◆ **Records**
● ● ● ● ● ● ●

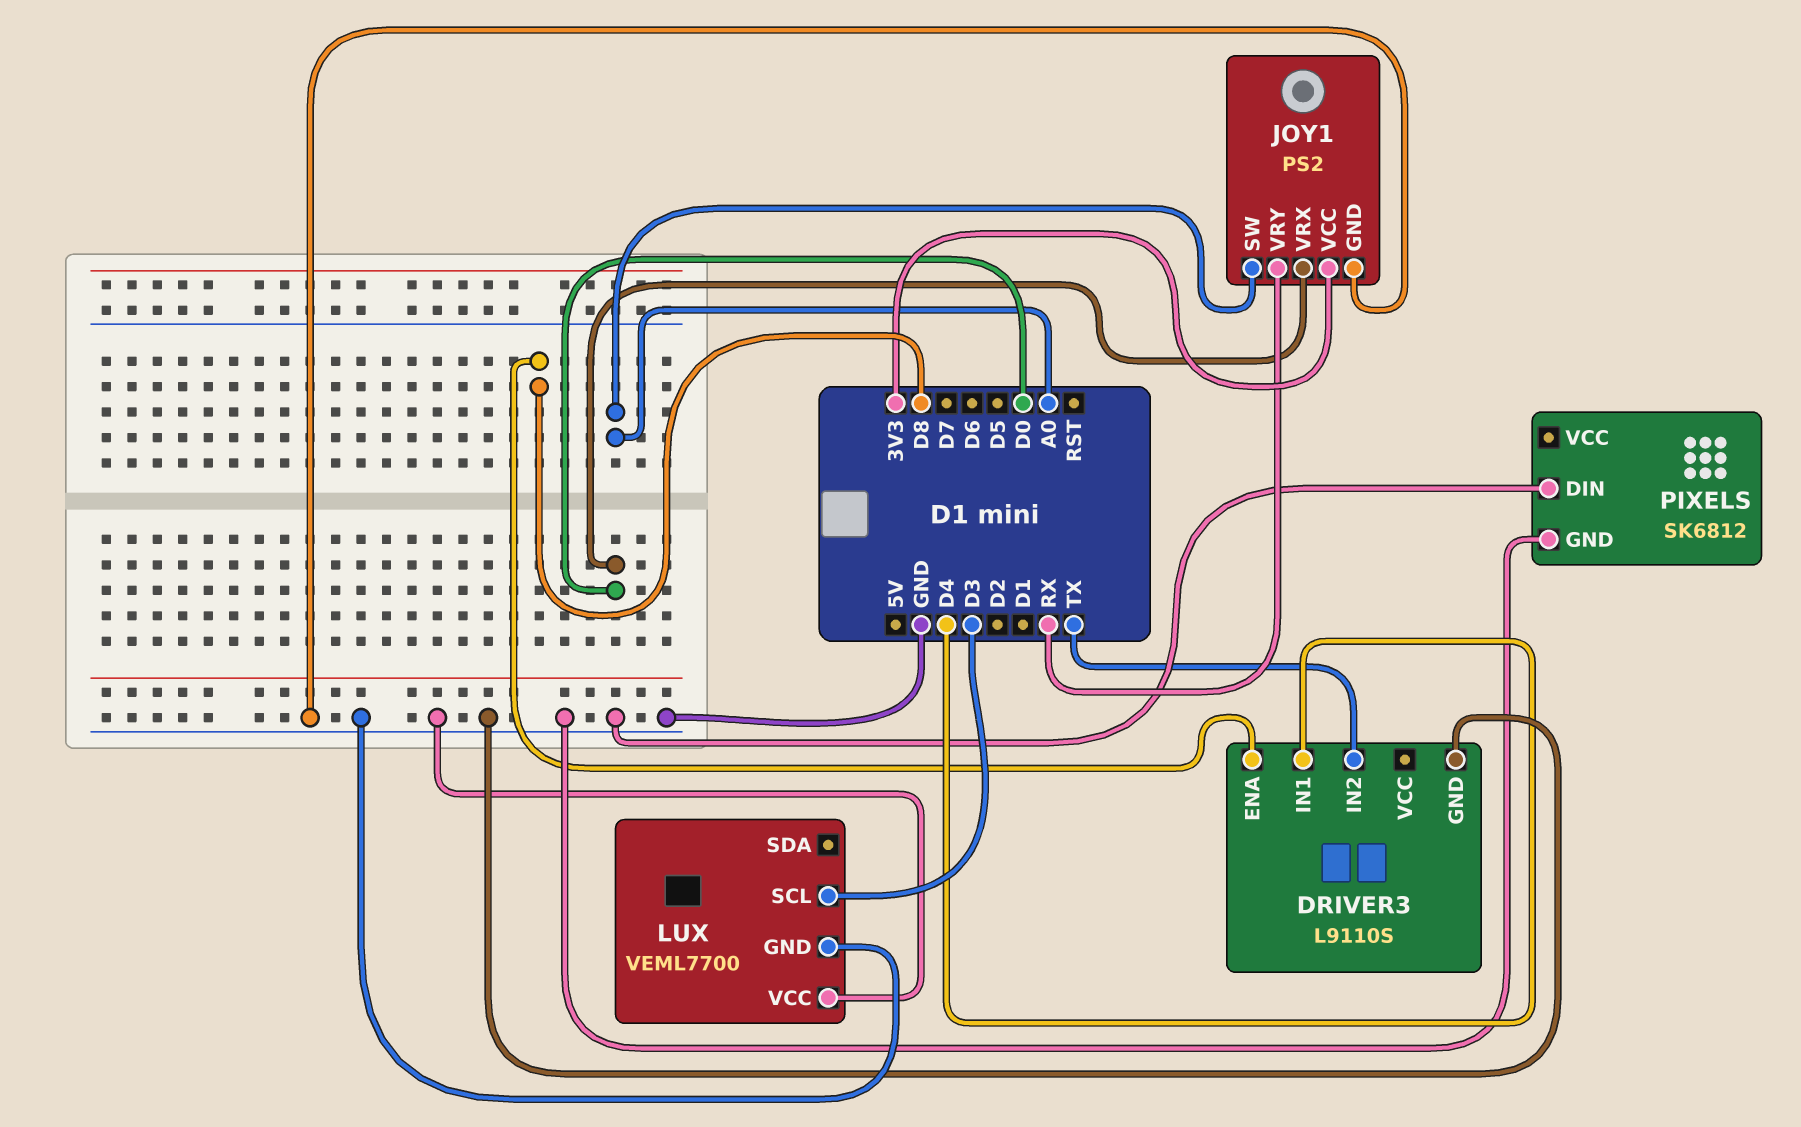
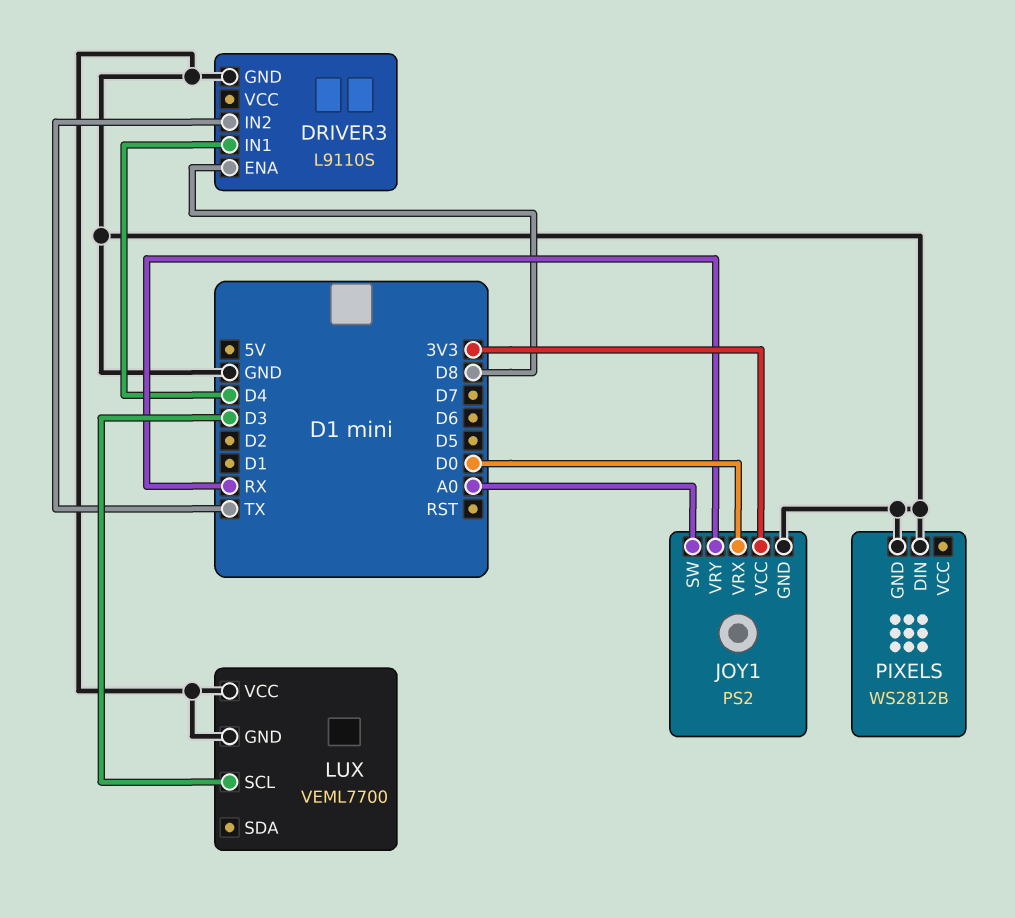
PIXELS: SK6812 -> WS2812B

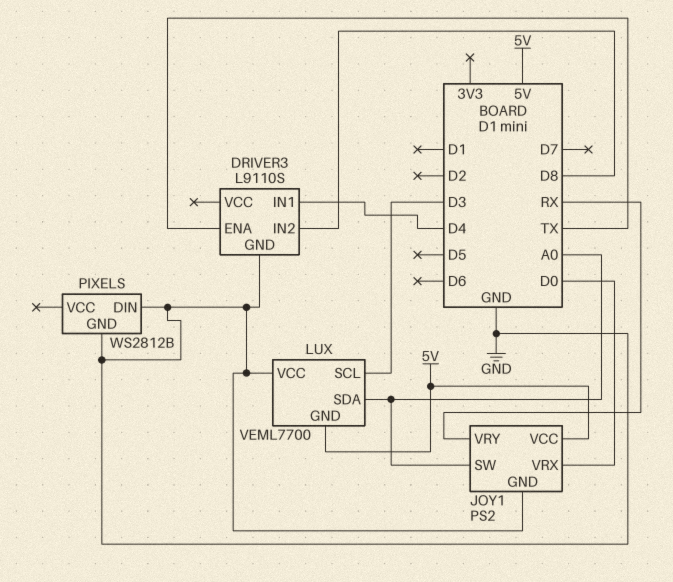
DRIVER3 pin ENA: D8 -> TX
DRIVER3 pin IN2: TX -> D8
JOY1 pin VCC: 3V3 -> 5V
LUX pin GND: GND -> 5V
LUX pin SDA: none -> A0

● ● ● ● ● ● ●

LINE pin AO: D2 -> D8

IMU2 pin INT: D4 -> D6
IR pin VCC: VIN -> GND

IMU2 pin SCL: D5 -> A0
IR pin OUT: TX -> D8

● ● ● ● ● ● ●

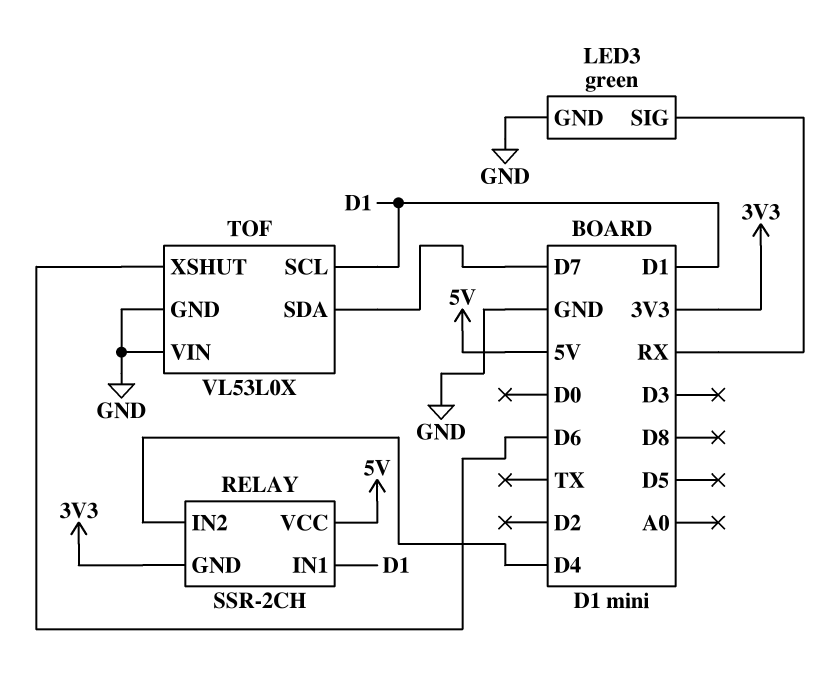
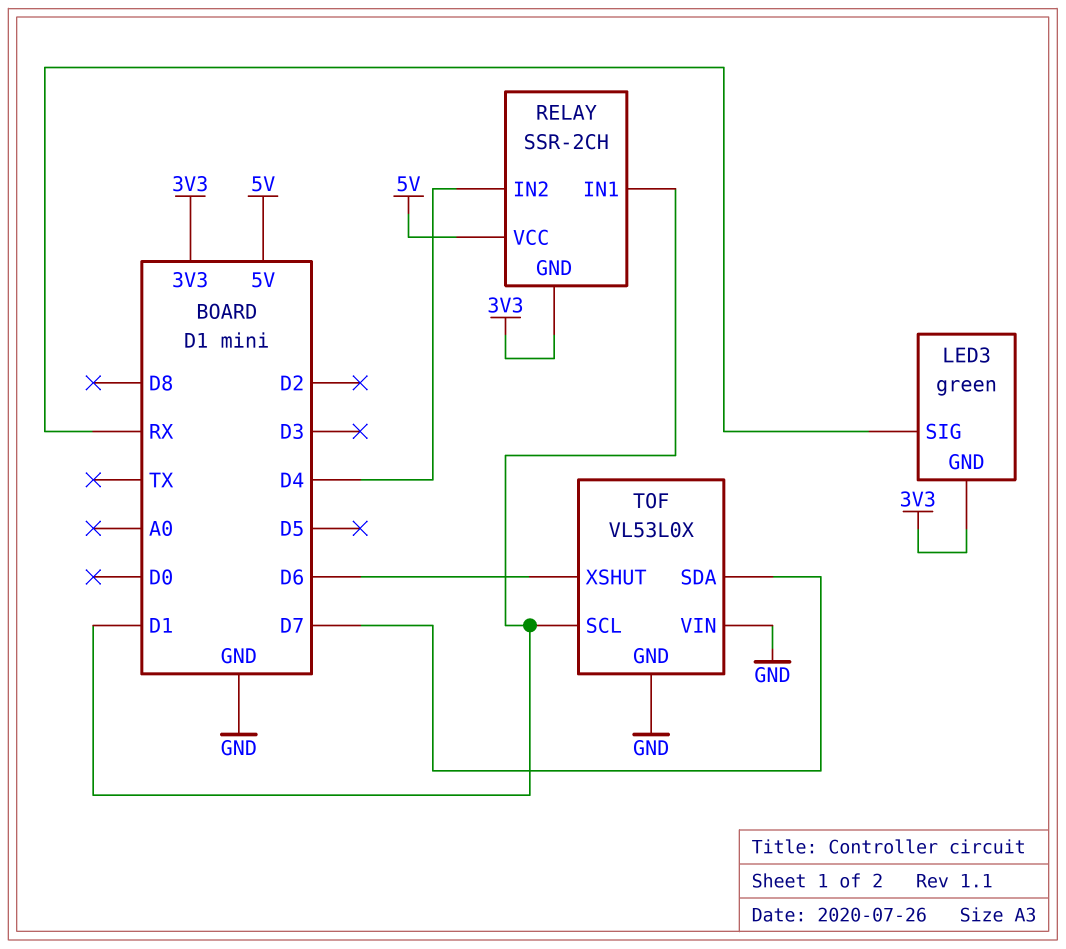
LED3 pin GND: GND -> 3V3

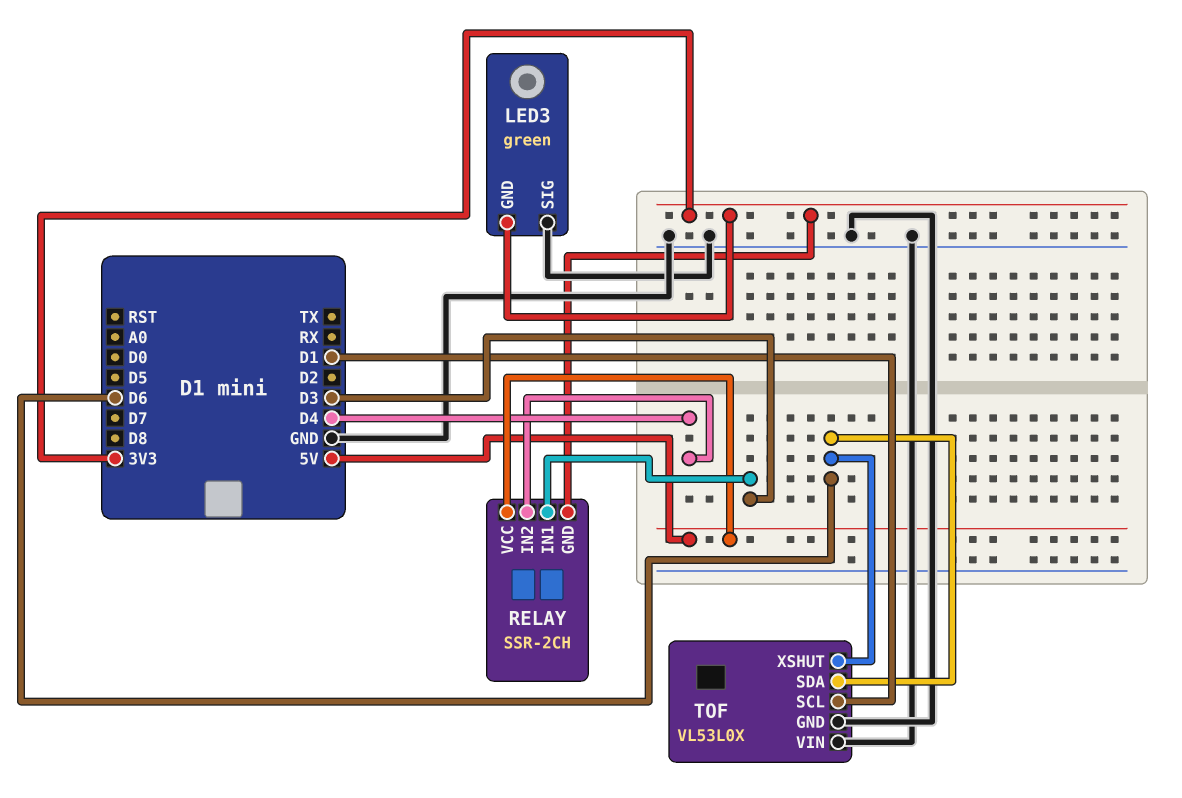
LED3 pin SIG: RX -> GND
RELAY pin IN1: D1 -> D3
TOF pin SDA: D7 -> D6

● ● ● ● ● ● ●

◆ **Assigned task**
In the listing above, find the line with "LINE pin AO: D2 -> D8" and the line with "IR pin OUT: TX -> D8", then print exactly those lines and every line between them.

◆ **Answer section**
LINE pin AO: D2 -> D8

IMU2 pin INT: D4 -> D6
IR pin VCC: VIN -> GND

IMU2 pin SCL: D5 -> A0
IR pin OUT: TX -> D8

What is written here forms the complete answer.